Task brief: Show each line of the data below in which "appeared" occurs.

+ + + + + + +

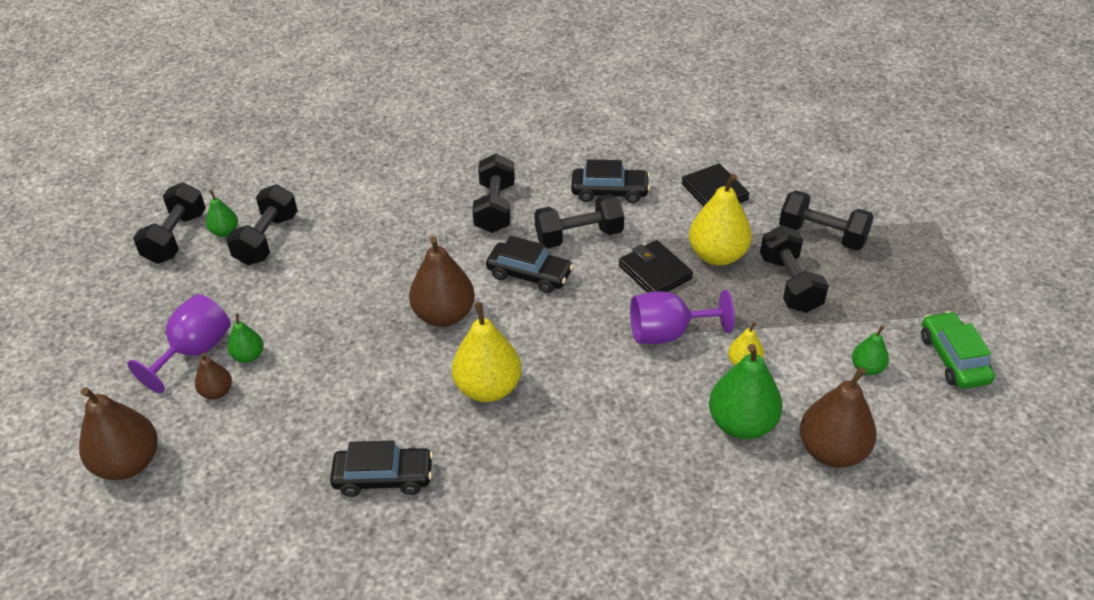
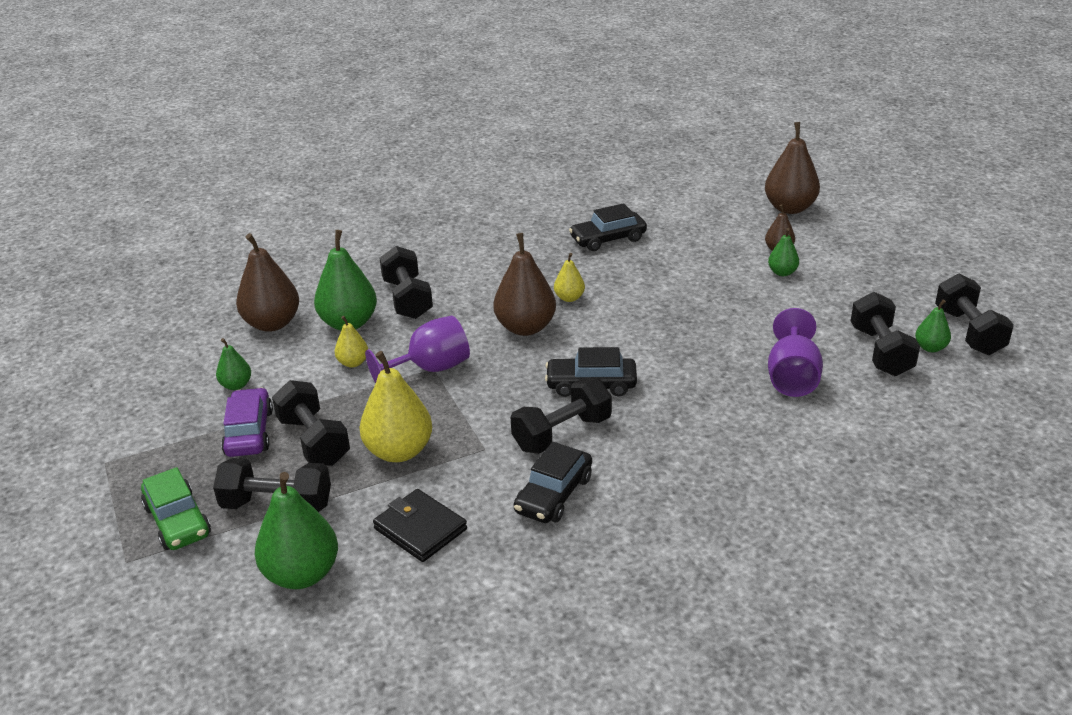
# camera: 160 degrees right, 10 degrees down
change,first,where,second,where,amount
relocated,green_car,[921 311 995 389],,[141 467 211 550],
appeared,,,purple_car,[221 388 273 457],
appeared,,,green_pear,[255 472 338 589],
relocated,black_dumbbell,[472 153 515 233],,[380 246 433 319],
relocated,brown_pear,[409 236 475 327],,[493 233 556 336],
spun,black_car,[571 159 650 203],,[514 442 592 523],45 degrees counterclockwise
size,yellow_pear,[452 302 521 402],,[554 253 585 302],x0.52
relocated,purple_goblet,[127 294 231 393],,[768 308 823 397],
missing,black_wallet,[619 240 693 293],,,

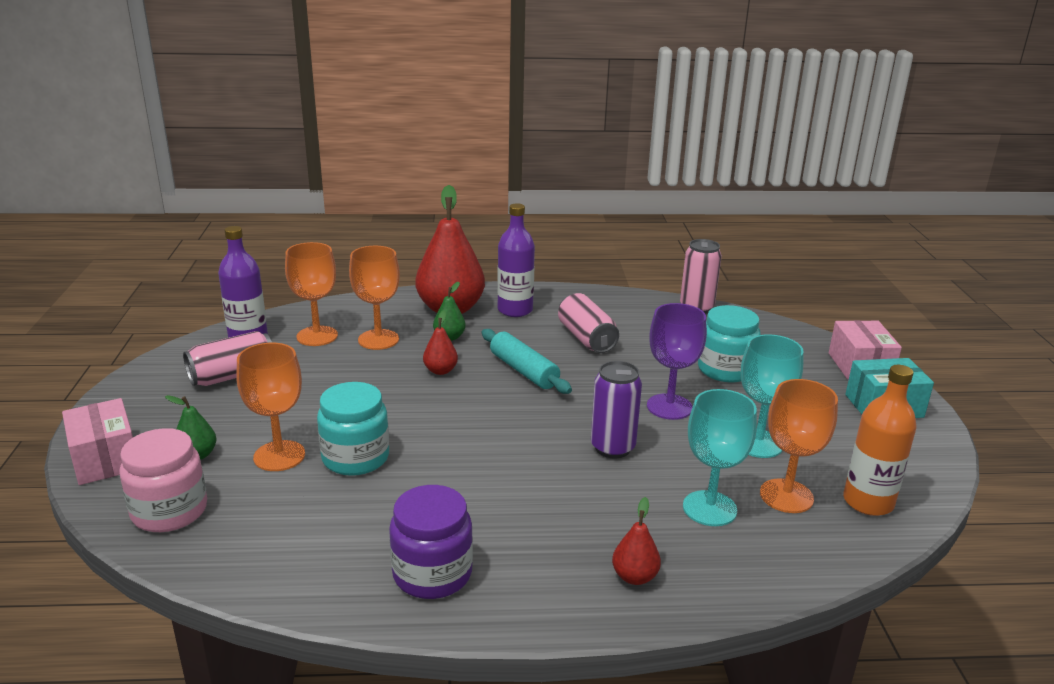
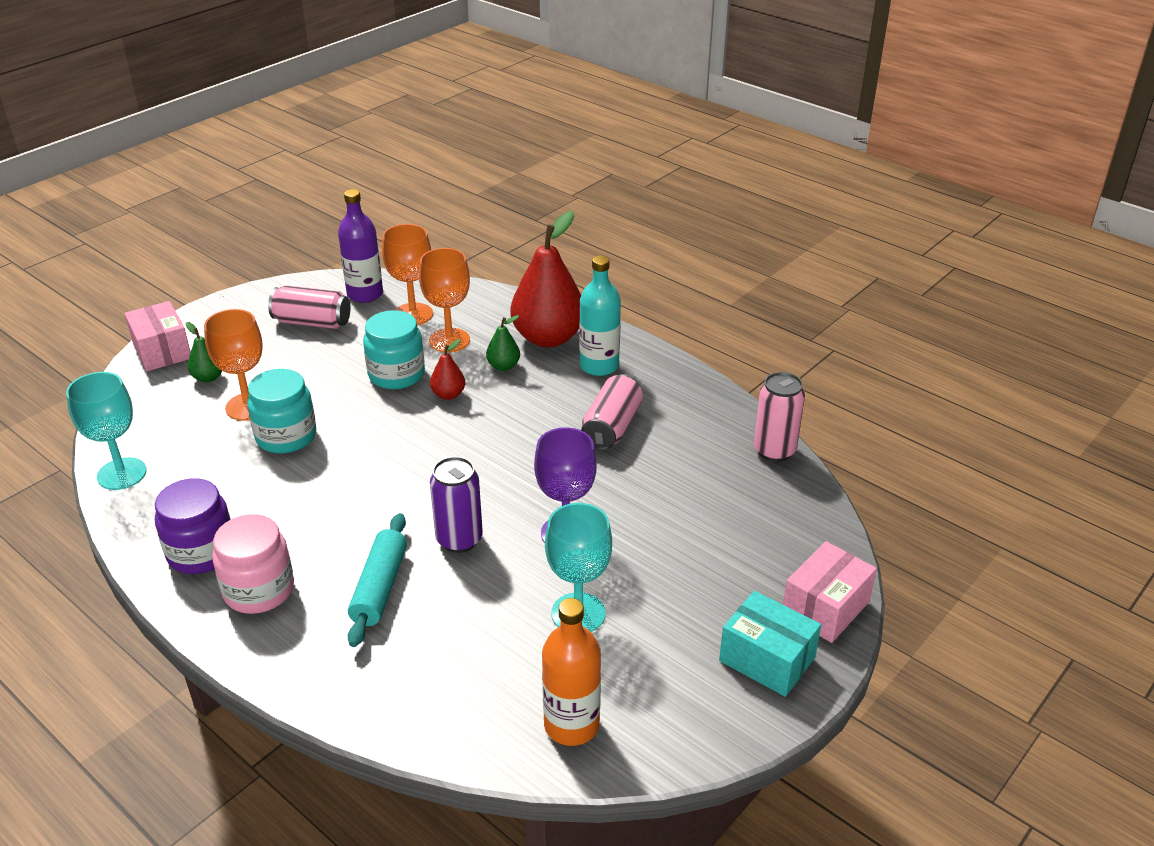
# camera: 45 degrees right, 10 degrees up
change,first,where,second,where,amount
relocated,turquoise_goblet,[683 389 757 526],,[66 372 147 490],
spun,pink_box,[62 398 133 485],,[125 301 190 371],45 degrees counterclockwise
relocated,pink_jar,[119 428 207 532],,[212 514 294 614],
relocated,turquoise_rolling_pin,[482 329 572 394],,[348 513 407 647],
relocated,turquoise_jar,[698 305 761 382],,[363 310 425 389],
colour,purple_bottle,[497 203 535 317],turquoise_bottle,[579 255 621 376],
missing,red_pear,[612 497 661 585],,,
missing,orange_goblet,[760 379 838 513],,,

+ + + + + + +

Solution to this exercise:
appeared,,,purple_car,[221 388 273 457],
appeared,,,green_pear,[255 472 338 589],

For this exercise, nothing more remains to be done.